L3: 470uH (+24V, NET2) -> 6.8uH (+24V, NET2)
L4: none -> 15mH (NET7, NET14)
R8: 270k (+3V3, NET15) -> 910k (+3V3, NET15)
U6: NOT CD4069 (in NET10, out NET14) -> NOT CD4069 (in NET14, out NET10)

* * *

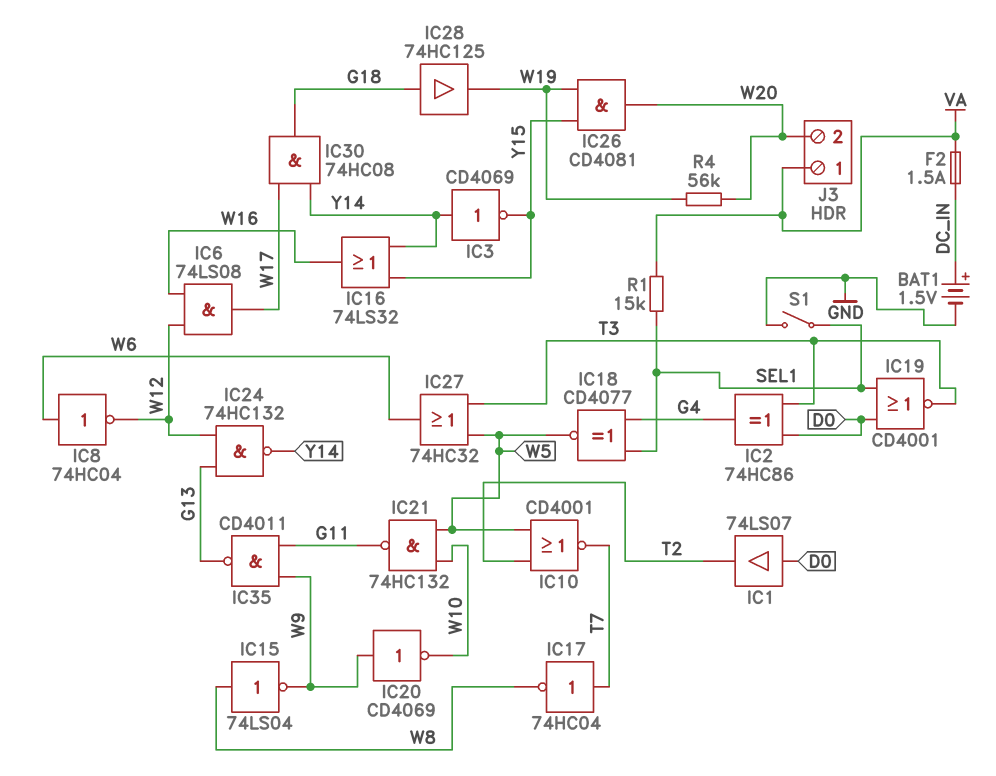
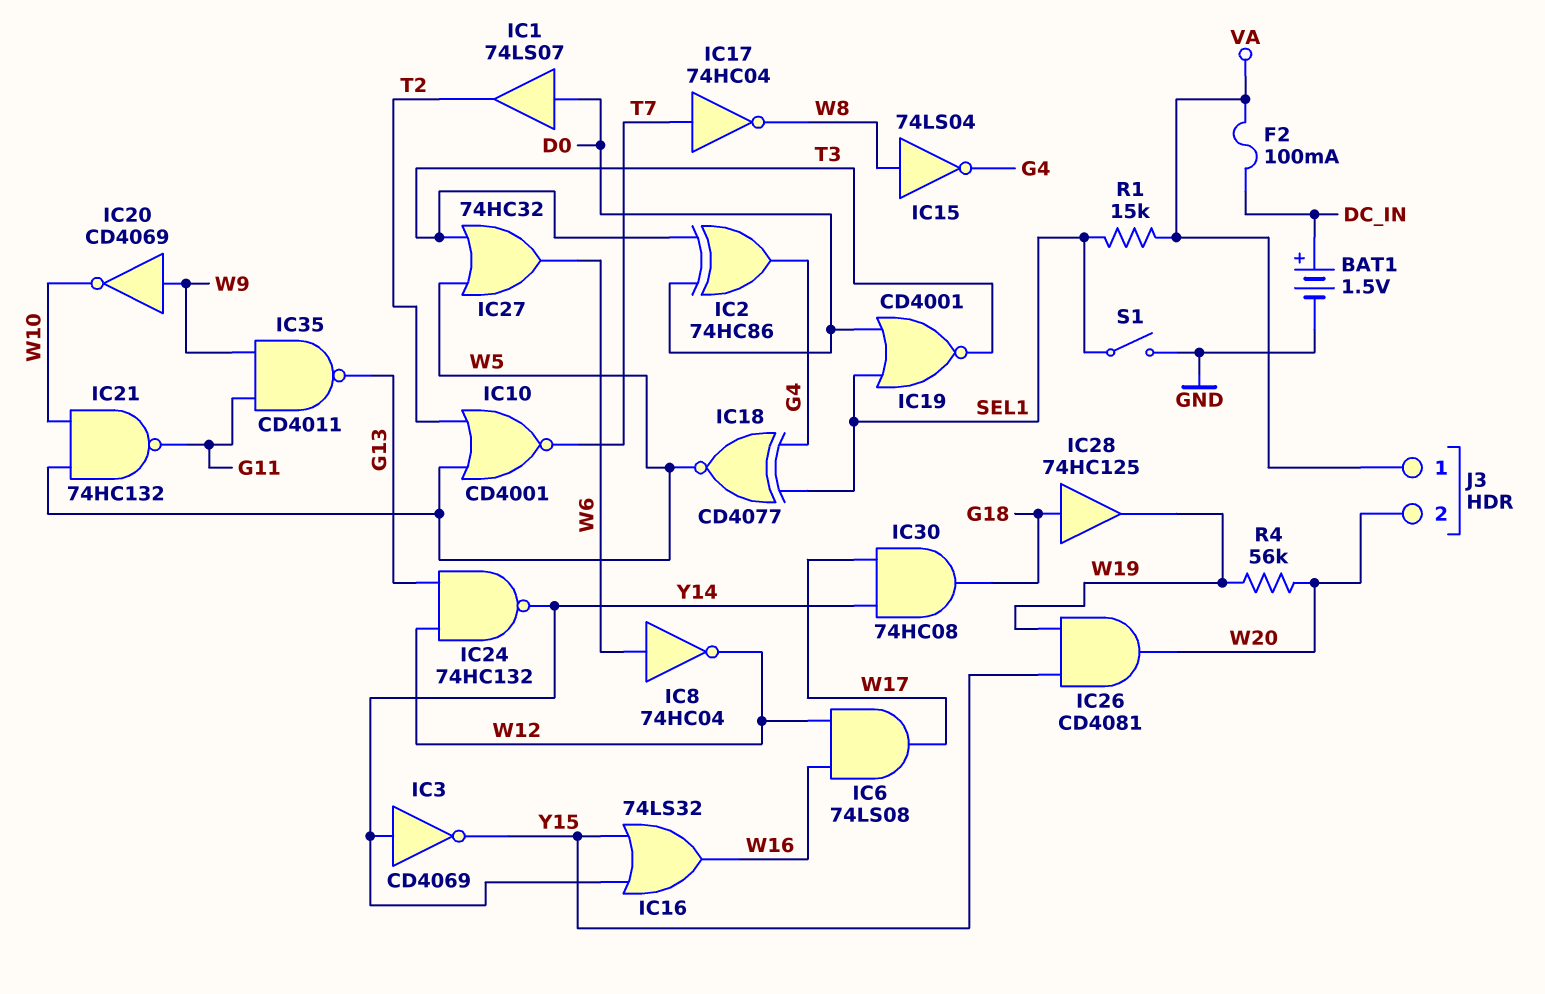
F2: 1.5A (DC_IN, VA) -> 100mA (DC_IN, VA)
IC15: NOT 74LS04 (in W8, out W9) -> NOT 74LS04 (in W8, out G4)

# YOUR OBJECTIVE
Take from the material above the lines running from the one with "L3: 470uH (+24V, NET2) -> 6.8uH (+24V, NET2)" through the one with "U6: NOT CD4069", and repeat them exactly, with nothing else.

# TASK SOLUTION
L3: 470uH (+24V, NET2) -> 6.8uH (+24V, NET2)
L4: none -> 15mH (NET7, NET14)
R8: 270k (+3V3, NET15) -> 910k (+3V3, NET15)
U6: NOT CD4069 (in NET10, out NET14) -> NOT CD4069 (in NET14, out NET10)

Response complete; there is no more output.